**The problem:** Output the data that follows, keeping every line identical.

=== Material provided ===

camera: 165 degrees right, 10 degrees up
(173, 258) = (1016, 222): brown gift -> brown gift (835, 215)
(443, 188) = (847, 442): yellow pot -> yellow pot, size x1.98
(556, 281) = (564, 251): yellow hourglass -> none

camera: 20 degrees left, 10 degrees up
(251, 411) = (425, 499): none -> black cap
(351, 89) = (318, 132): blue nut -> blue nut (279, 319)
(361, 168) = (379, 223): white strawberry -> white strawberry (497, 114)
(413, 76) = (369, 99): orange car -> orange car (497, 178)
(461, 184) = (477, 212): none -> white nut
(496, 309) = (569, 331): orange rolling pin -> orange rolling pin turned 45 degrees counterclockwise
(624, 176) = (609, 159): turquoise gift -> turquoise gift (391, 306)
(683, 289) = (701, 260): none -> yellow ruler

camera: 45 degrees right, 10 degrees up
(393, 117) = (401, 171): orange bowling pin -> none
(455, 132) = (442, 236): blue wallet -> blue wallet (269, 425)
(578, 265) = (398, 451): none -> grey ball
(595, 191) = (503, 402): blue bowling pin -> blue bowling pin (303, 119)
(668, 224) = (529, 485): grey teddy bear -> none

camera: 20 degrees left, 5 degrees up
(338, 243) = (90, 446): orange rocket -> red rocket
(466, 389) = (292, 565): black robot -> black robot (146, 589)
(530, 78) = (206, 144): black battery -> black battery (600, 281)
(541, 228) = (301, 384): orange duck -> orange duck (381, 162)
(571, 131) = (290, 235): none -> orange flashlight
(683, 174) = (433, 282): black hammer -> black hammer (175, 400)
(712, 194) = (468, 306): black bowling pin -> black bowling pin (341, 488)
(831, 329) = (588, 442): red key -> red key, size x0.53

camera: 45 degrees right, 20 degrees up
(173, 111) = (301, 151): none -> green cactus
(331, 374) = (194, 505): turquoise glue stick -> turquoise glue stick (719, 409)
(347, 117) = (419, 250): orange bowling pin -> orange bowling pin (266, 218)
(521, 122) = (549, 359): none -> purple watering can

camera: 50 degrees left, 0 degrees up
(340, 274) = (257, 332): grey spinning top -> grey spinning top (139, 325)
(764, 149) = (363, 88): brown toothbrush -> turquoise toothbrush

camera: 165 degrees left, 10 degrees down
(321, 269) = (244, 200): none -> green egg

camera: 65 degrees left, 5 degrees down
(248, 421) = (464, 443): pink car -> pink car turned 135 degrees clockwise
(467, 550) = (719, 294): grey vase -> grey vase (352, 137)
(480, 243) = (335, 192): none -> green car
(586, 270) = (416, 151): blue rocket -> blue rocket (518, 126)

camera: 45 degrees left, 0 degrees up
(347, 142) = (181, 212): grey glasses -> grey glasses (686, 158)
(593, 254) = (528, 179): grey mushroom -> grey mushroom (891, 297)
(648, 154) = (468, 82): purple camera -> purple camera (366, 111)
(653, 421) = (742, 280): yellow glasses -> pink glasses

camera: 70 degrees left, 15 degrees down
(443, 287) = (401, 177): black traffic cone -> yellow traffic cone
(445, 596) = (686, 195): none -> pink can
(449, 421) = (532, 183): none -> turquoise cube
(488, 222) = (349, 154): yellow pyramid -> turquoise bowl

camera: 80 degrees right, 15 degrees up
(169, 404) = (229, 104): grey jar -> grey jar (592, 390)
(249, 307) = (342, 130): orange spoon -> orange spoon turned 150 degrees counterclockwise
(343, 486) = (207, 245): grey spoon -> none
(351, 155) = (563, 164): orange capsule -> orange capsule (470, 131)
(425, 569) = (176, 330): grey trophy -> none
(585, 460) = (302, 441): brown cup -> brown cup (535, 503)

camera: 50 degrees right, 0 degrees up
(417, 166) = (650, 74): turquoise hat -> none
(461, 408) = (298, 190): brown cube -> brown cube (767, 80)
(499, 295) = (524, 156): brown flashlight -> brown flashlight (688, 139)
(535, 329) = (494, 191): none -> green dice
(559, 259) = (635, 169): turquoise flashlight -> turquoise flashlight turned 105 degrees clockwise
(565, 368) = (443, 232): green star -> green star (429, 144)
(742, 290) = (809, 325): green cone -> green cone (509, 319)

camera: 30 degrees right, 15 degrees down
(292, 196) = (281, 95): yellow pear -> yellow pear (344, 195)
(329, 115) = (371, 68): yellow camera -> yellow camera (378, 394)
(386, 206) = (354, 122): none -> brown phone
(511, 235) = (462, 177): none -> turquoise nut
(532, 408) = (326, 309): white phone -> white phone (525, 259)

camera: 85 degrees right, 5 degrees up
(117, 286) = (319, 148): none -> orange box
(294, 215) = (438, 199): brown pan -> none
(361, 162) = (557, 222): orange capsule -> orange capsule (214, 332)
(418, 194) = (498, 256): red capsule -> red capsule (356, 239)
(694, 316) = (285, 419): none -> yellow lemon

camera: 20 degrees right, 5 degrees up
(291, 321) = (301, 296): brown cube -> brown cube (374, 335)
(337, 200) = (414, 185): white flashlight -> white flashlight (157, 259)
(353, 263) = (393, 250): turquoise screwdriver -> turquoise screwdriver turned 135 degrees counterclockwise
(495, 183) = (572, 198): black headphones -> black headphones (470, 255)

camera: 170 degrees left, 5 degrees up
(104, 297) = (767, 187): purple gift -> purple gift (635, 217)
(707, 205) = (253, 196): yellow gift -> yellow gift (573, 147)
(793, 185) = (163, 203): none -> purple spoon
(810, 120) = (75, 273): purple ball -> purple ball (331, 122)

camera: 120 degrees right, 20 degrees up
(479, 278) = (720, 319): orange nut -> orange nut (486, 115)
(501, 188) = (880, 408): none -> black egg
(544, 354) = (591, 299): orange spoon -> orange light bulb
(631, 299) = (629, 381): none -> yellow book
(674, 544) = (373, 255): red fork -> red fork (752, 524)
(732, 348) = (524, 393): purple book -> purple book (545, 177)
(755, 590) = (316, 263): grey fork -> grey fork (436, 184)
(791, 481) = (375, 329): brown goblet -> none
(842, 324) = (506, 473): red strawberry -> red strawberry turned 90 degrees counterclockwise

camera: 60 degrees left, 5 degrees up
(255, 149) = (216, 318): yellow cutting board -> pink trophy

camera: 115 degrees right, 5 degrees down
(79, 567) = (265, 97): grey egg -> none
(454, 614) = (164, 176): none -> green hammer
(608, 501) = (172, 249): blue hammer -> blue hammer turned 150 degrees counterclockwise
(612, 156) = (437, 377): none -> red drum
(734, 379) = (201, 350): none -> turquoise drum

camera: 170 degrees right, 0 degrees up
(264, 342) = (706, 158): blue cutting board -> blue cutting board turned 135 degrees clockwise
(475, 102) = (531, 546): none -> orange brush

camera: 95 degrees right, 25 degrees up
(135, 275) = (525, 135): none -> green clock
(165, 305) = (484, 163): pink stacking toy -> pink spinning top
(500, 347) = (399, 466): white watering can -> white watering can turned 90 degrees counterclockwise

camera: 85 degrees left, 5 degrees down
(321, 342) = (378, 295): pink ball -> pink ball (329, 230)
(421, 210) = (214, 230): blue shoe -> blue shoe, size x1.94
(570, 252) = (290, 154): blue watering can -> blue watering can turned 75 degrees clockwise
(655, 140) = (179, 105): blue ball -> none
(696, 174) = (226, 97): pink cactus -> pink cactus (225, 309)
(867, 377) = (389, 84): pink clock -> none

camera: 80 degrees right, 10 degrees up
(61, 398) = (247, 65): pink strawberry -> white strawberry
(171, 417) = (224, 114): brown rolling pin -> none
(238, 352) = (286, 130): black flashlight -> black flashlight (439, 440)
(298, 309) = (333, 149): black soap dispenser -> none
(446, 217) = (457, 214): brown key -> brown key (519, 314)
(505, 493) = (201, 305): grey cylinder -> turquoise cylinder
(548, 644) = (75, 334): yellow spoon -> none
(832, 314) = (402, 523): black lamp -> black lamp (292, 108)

===

**Response box:**
camera: 165 degrees right, 10 degrees up
(173, 258) = (1016, 222): brown gift -> brown gift (835, 215)
(443, 188) = (847, 442): yellow pot -> yellow pot, size x1.98
(556, 281) = (564, 251): yellow hourglass -> none

camera: 20 degrees left, 10 degrees up
(251, 411) = (425, 499): none -> black cap
(351, 89) = (318, 132): blue nut -> blue nut (279, 319)
(361, 168) = (379, 223): white strawberry -> white strawberry (497, 114)
(413, 76) = (369, 99): orange car -> orange car (497, 178)
(461, 184) = (477, 212): none -> white nut
(496, 309) = (569, 331): orange rolling pin -> orange rolling pin turned 45 degrees counterclockwise
(624, 176) = (609, 159): turquoise gift -> turquoise gift (391, 306)
(683, 289) = (701, 260): none -> yellow ruler

camera: 45 degrees right, 10 degrees up
(393, 117) = (401, 171): orange bowling pin -> none
(455, 132) = (442, 236): blue wallet -> blue wallet (269, 425)
(578, 265) = (398, 451): none -> grey ball
(595, 191) = (503, 402): blue bowling pin -> blue bowling pin (303, 119)
(668, 224) = (529, 485): grey teddy bear -> none

camera: 20 degrees left, 5 degrees up
(338, 243) = (90, 446): orange rocket -> red rocket
(466, 389) = (292, 565): black robot -> black robot (146, 589)
(530, 78) = (206, 144): black battery -> black battery (600, 281)
(541, 228) = (301, 384): orange duck -> orange duck (381, 162)
(571, 131) = (290, 235): none -> orange flashlight
(683, 174) = (433, 282): black hammer -> black hammer (175, 400)
(712, 194) = (468, 306): black bowling pin -> black bowling pin (341, 488)
(831, 329) = (588, 442): red key -> red key, size x0.53

camera: 45 degrees right, 20 degrees up
(173, 111) = (301, 151): none -> green cactus
(331, 374) = (194, 505): turquoise glue stick -> turquoise glue stick (719, 409)
(347, 117) = (419, 250): orange bowling pin -> orange bowling pin (266, 218)
(521, 122) = (549, 359): none -> purple watering can

camera: 50 degrees left, 0 degrees up
(340, 274) = (257, 332): grey spinning top -> grey spinning top (139, 325)
(764, 149) = (363, 88): brown toothbrush -> turquoise toothbrush

camera: 165 degrees left, 10 degrees down
(321, 269) = (244, 200): none -> green egg

camera: 65 degrees left, 5 degrees down
(248, 421) = (464, 443): pink car -> pink car turned 135 degrees clockwise
(467, 550) = (719, 294): grey vase -> grey vase (352, 137)
(480, 243) = (335, 192): none -> green car
(586, 270) = (416, 151): blue rocket -> blue rocket (518, 126)

camera: 45 degrees left, 0 degrees up
(347, 142) = (181, 212): grey glasses -> grey glasses (686, 158)
(593, 254) = (528, 179): grey mushroom -> grey mushroom (891, 297)
(648, 154) = (468, 82): purple camera -> purple camera (366, 111)
(653, 421) = (742, 280): yellow glasses -> pink glasses

camera: 70 degrees left, 15 degrees down
(443, 287) = (401, 177): black traffic cone -> yellow traffic cone
(445, 596) = (686, 195): none -> pink can
(449, 421) = (532, 183): none -> turquoise cube
(488, 222) = (349, 154): yellow pyramid -> turquoise bowl

camera: 80 degrees right, 15 degrees up
(169, 404) = (229, 104): grey jar -> grey jar (592, 390)
(249, 307) = (342, 130): orange spoon -> orange spoon turned 150 degrees counterclockwise
(343, 486) = (207, 245): grey spoon -> none
(351, 155) = (563, 164): orange capsule -> orange capsule (470, 131)
(425, 569) = (176, 330): grey trophy -> none
(585, 460) = (302, 441): brown cup -> brown cup (535, 503)

camera: 50 degrees right, 0 degrees up
(417, 166) = (650, 74): turquoise hat -> none
(461, 408) = (298, 190): brown cube -> brown cube (767, 80)
(499, 295) = (524, 156): brown flashlight -> brown flashlight (688, 139)
(535, 329) = (494, 191): none -> green dice
(559, 259) = (635, 169): turquoise flashlight -> turquoise flashlight turned 105 degrees clockwise
(565, 368) = (443, 232): green star -> green star (429, 144)
(742, 290) = (809, 325): green cone -> green cone (509, 319)

camera: 30 degrees right, 15 degrees down
(292, 196) = (281, 95): yellow pear -> yellow pear (344, 195)
(329, 115) = (371, 68): yellow camera -> yellow camera (378, 394)
(386, 206) = (354, 122): none -> brown phone
(511, 235) = (462, 177): none -> turquoise nut
(532, 408) = (326, 309): white phone -> white phone (525, 259)

camera: 85 degrees right, 5 degrees up
(117, 286) = (319, 148): none -> orange box
(294, 215) = (438, 199): brown pan -> none
(361, 162) = (557, 222): orange capsule -> orange capsule (214, 332)
(418, 194) = (498, 256): red capsule -> red capsule (356, 239)
(694, 316) = (285, 419): none -> yellow lemon

camera: 20 degrees right, 5 degrees up
(291, 321) = (301, 296): brown cube -> brown cube (374, 335)
(337, 200) = (414, 185): white flashlight -> white flashlight (157, 259)
(353, 263) = (393, 250): turquoise screwdriver -> turquoise screwdriver turned 135 degrees counterclockwise
(495, 183) = (572, 198): black headphones -> black headphones (470, 255)

camera: 170 degrees left, 5 degrees up
(104, 297) = (767, 187): purple gift -> purple gift (635, 217)
(707, 205) = (253, 196): yellow gift -> yellow gift (573, 147)
(793, 185) = (163, 203): none -> purple spoon
(810, 120) = (75, 273): purple ball -> purple ball (331, 122)

camera: 120 degrees right, 20 degrees up
(479, 278) = (720, 319): orange nut -> orange nut (486, 115)
(501, 188) = (880, 408): none -> black egg
(544, 354) = (591, 299): orange spoon -> orange light bulb
(631, 299) = (629, 381): none -> yellow book
(674, 544) = (373, 255): red fork -> red fork (752, 524)
(732, 348) = (524, 393): purple book -> purple book (545, 177)
(755, 590) = (316, 263): grey fork -> grey fork (436, 184)
(791, 481) = (375, 329): brown goblet -> none
(842, 324) = (506, 473): red strawberry -> red strawberry turned 90 degrees counterclockwise

camera: 60 degrees left, 5 degrees up
(255, 149) = (216, 318): yellow cutting board -> pink trophy

camera: 115 degrees right, 5 degrees down
(79, 567) = (265, 97): grey egg -> none
(454, 614) = (164, 176): none -> green hammer
(608, 501) = (172, 249): blue hammer -> blue hammer turned 150 degrees counterclockwise
(612, 156) = (437, 377): none -> red drum
(734, 379) = (201, 350): none -> turquoise drum

camera: 170 degrees right, 0 degrees up
(264, 342) = (706, 158): blue cutting board -> blue cutting board turned 135 degrees clockwise
(475, 102) = (531, 546): none -> orange brush

camera: 95 degrees right, 25 degrees up
(135, 275) = (525, 135): none -> green clock
(165, 305) = (484, 163): pink stacking toy -> pink spinning top
(500, 347) = (399, 466): white watering can -> white watering can turned 90 degrees counterclockwise

camera: 85 degrees left, 5 degrees down
(321, 342) = (378, 295): pink ball -> pink ball (329, 230)
(421, 210) = (214, 230): blue shoe -> blue shoe, size x1.94
(570, 252) = (290, 154): blue watering can -> blue watering can turned 75 degrees clockwise
(655, 140) = (179, 105): blue ball -> none
(696, 174) = (226, 97): pink cactus -> pink cactus (225, 309)
(867, 377) = (389, 84): pink clock -> none

camera: 80 degrees right, 10 degrees up
(61, 398) = (247, 65): pink strawberry -> white strawberry
(171, 417) = (224, 114): brown rolling pin -> none
(238, 352) = (286, 130): black flashlight -> black flashlight (439, 440)
(298, 309) = (333, 149): black soap dispenser -> none
(446, 217) = (457, 214): brown key -> brown key (519, 314)
(505, 493) = (201, 305): grey cylinder -> turquoise cylinder
(548, 644) = (75, 334): yellow spoon -> none
(832, 314) = (402, 523): black lamp -> black lamp (292, 108)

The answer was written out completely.